- To do:
Using the data below, print exactly the line with "(391, 265) = (725, 398): pink", the line with "(244, 557) = (160, 360): orange", and every line between them, but none of the pictures.

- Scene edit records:
● ● ●

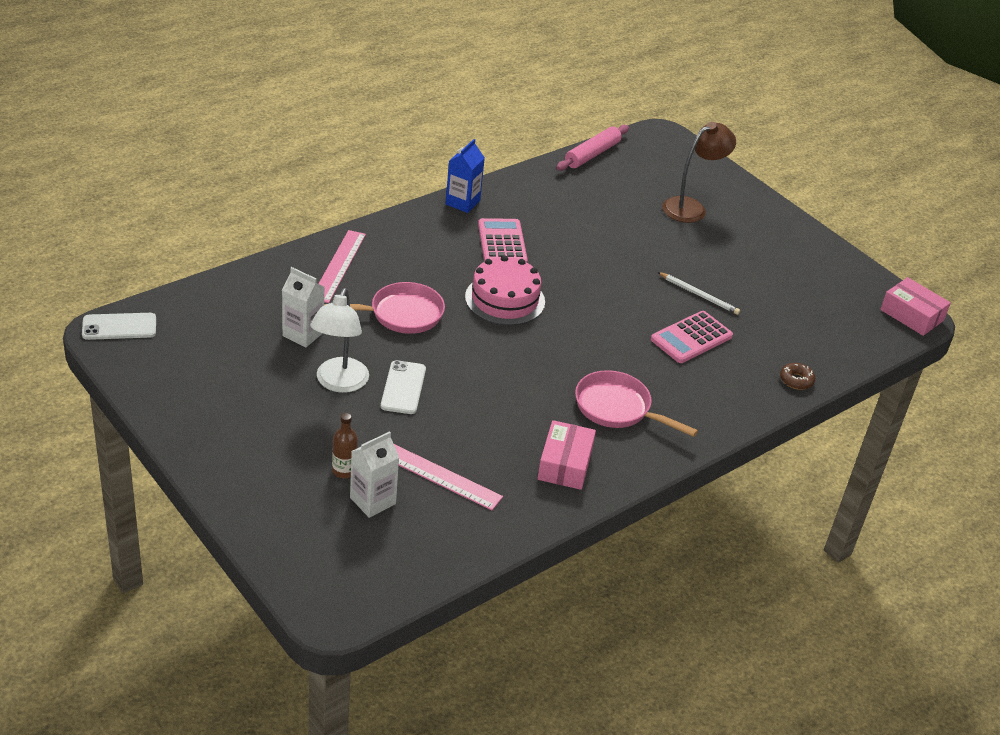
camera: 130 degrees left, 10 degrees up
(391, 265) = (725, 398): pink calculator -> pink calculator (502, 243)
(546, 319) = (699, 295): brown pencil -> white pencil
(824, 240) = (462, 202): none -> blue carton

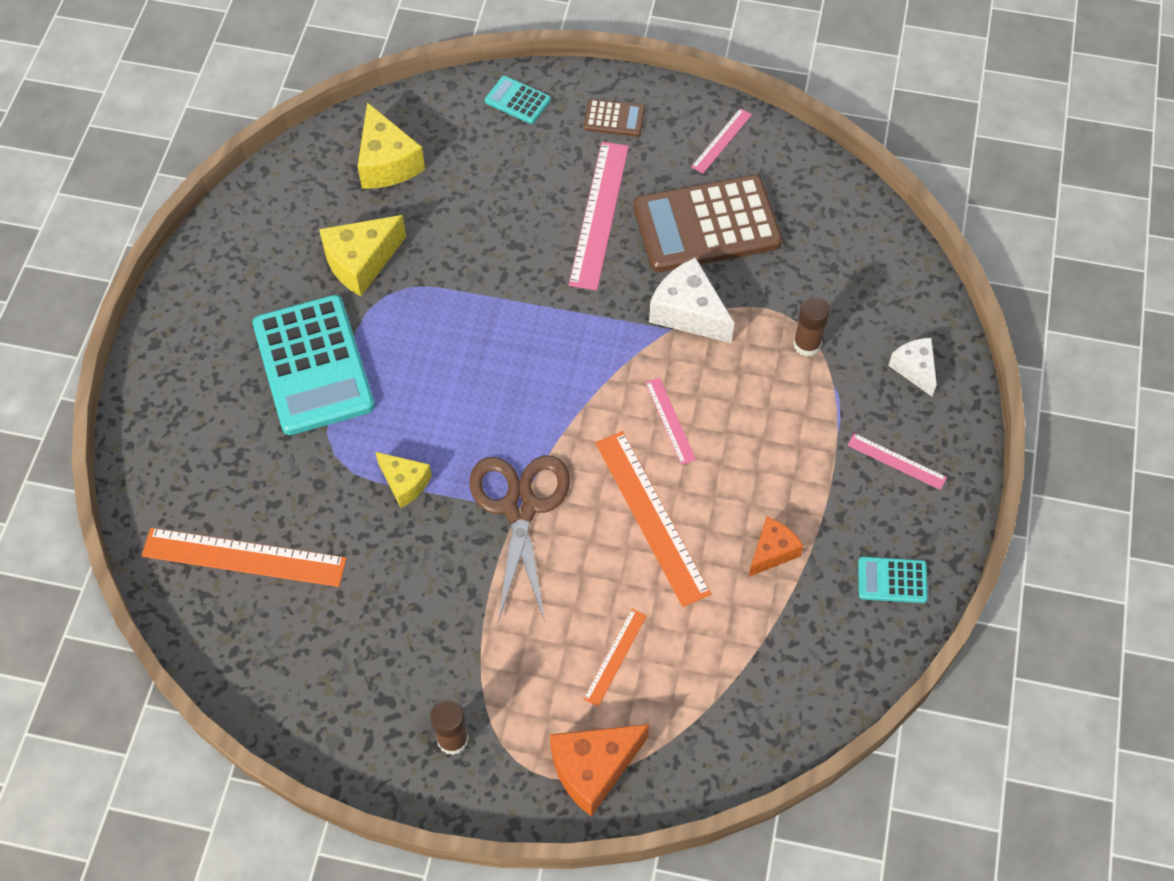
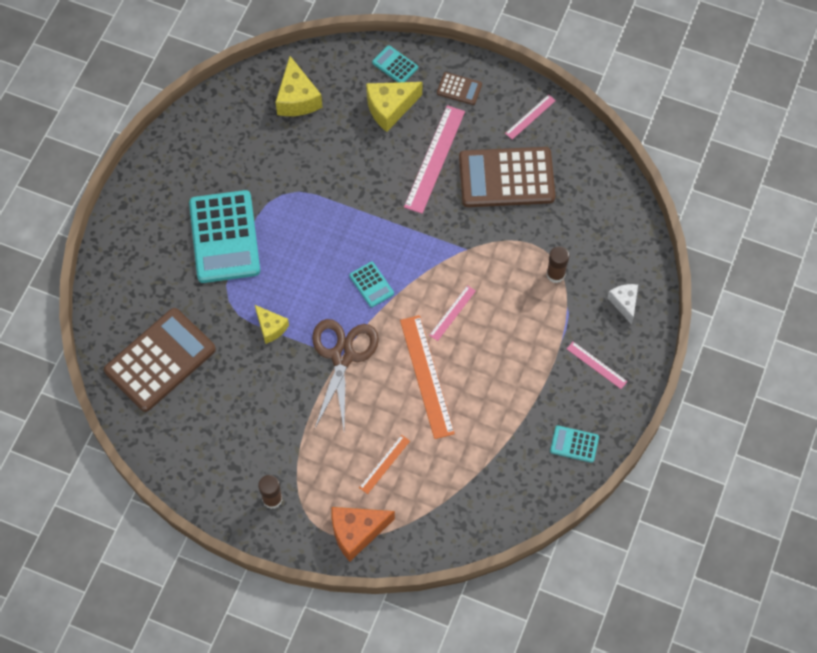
camera: 10 degrees right, 5 degrees up
(244, 557) = (160, 360): orange ruler -> brown calculator
(361, 262) = (268, 169): yellow cheese -> yellow cheese (390, 108)
(543, 399) = (371, 284): none -> turquoise calculator
(670, 420) = (452, 313): pink ruler -> pink ruler turned 45 degrees clockwise
(688, 312) = (481, 239): white cheese -> none
(772, 552) = (500, 412): orange cheese -> none

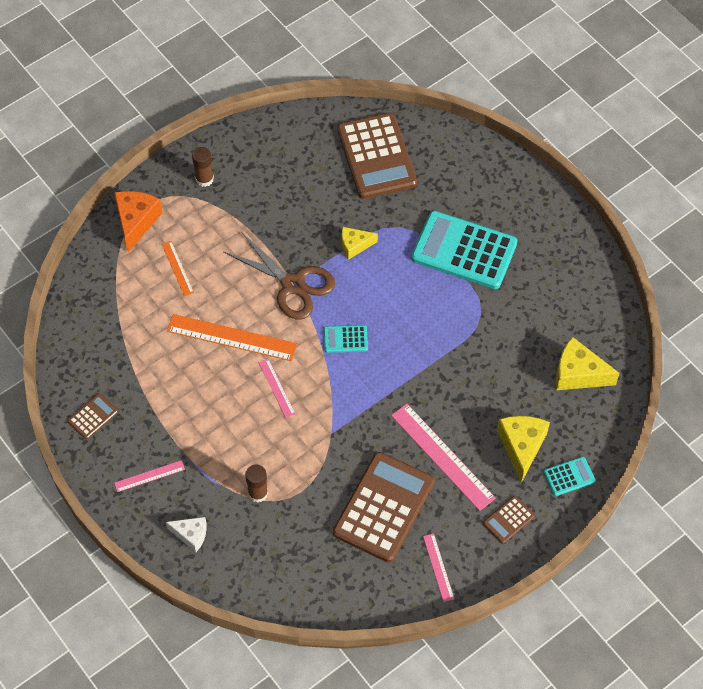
camera: 120 degrees right, 5 degrees down
(574, 444) = (93, 416): turquoise calculator -> brown calculator

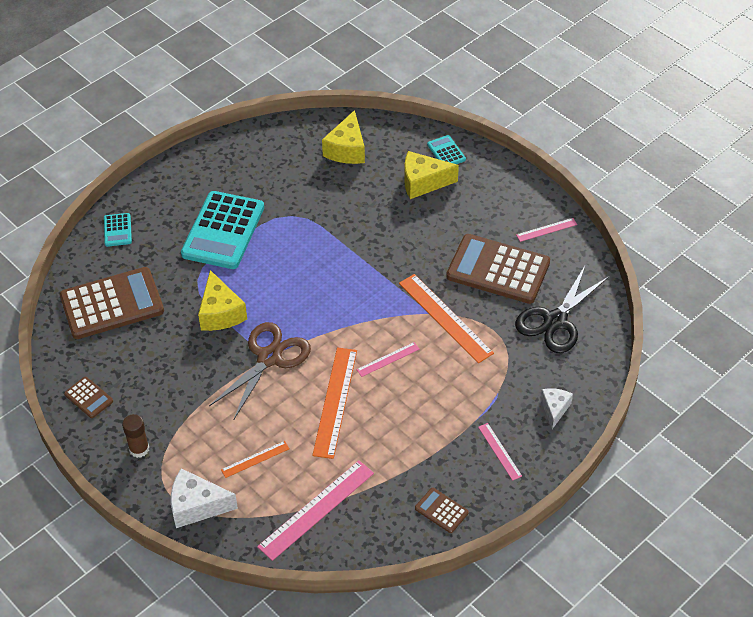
camera: 95 degrees left, 10 degrees down
(136, 222) = (197, 506): orange cheese -> white cheese
(258, 493) = (501, 362): brown glue stick -> none
(305, 554) = (555, 321): none -> black scissors
(323, 447) = (445, 318): none -> orange ruler
(345, 339) = (328, 311): turquoise calculator -> turquoise calculator (117, 230)
(354, 245) = (220, 313): yellow cheese -> yellow cheese, size x1.60
(442, 456) = (441, 233): pink ruler -> pink ruler (316, 509)
(508, 520) = (493, 187): brown calculator -> brown calculator (88, 398)

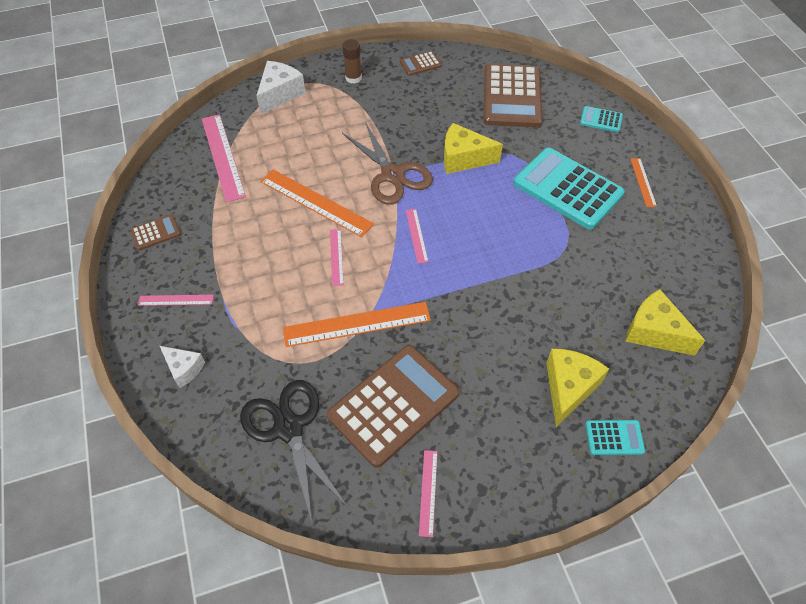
camera: 115 degrees right, 5 degrees up
(255, 459) = (296, 136): orange ruler -> orange ruler (643, 182)
(333, 314) = (416, 235): none -> pink ruler

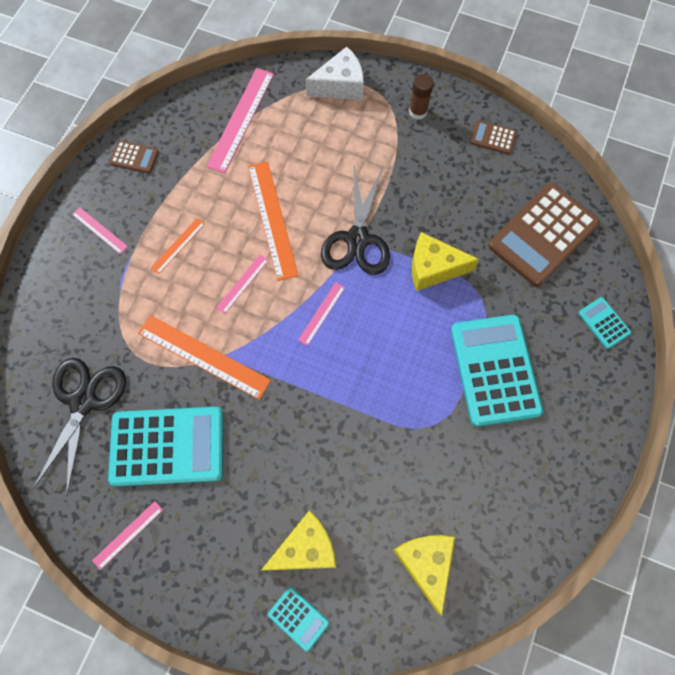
camera: 40 degrees right, 15 degrees up
(184, 369) = (58, 294): white cheese -> none
(393, 175) = (357, 239): brown scissors -> black scissors
(393, 405) = (168, 446): brown calculator -> turquoise calculator
(463, 158) = (433, 268): yellow cheese -> yellow cheese turned 45 degrees counterclockwise
(643, 182) = (573, 418): orange ruler -> orange ruler (178, 245)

● ● ●

- Exercise result:
(391, 265) = (725, 398): pink calculator -> pink calculator (502, 243)
(546, 319) = (699, 295): brown pencil -> white pencil
(824, 240) = (462, 202): none -> blue carton

camera: 10 degrees right, 5 degrees up
(244, 557) = (160, 360): orange ruler -> brown calculator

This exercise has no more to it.